** STORED DATA follows **

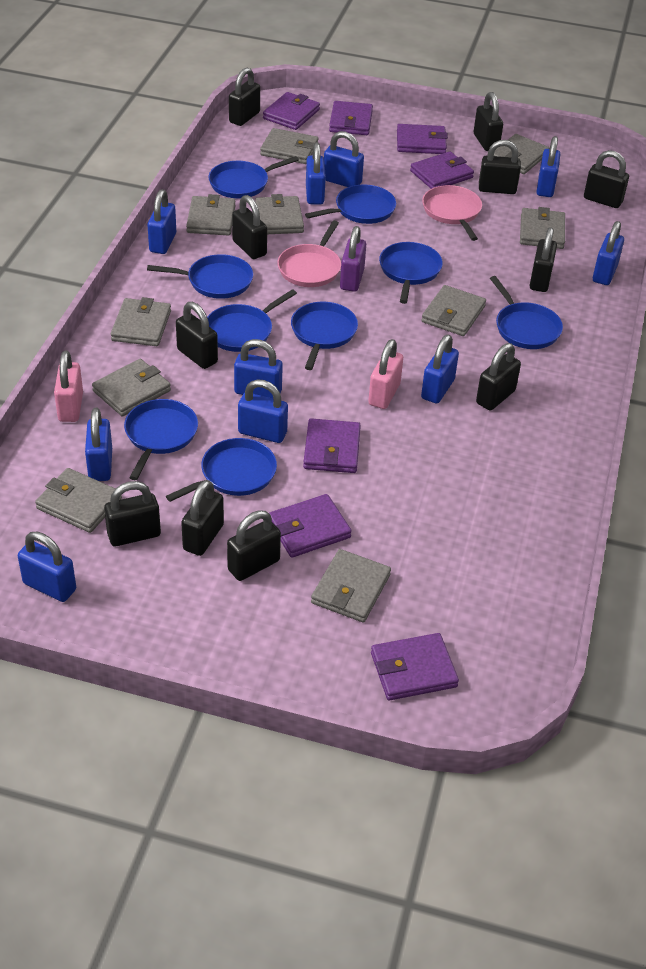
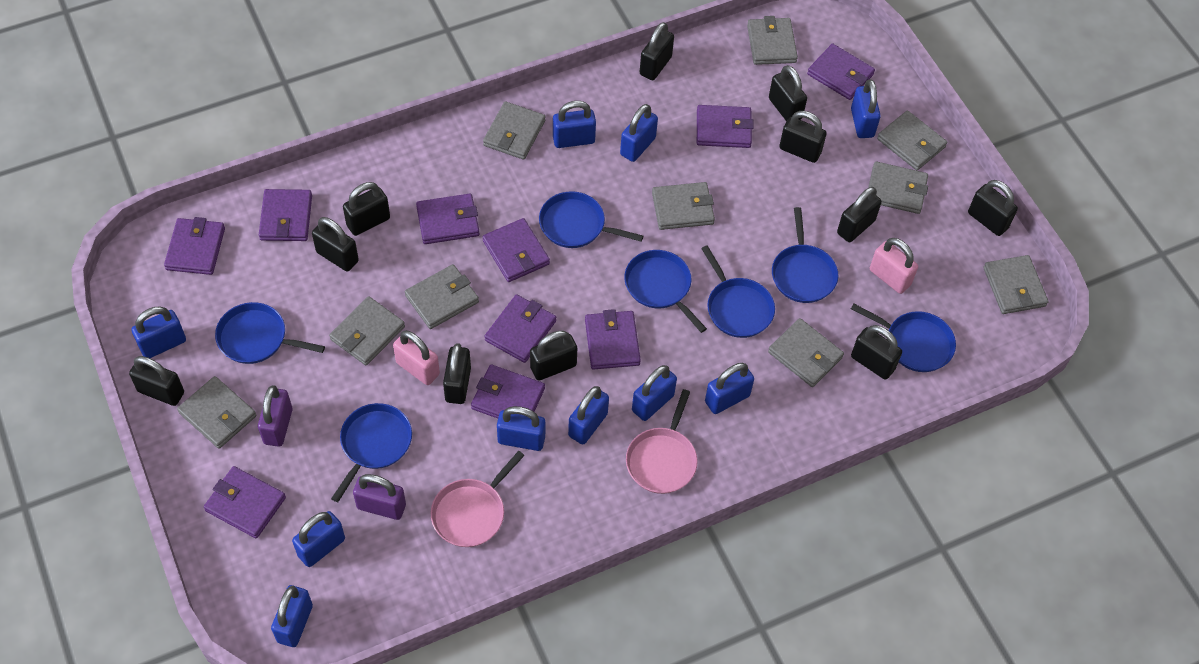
blue pan: 9 -> 7
purple padlock: 1 -> 2
purple wallet: 7 -> 10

** End of STORED DATA **

**WHAT THIS TASK INVOLVES**
Some of the data mentions "purple". Copy every line where it does.

**RESPONSE TO THIS TASK**
purple padlock: 1 -> 2
purple wallet: 7 -> 10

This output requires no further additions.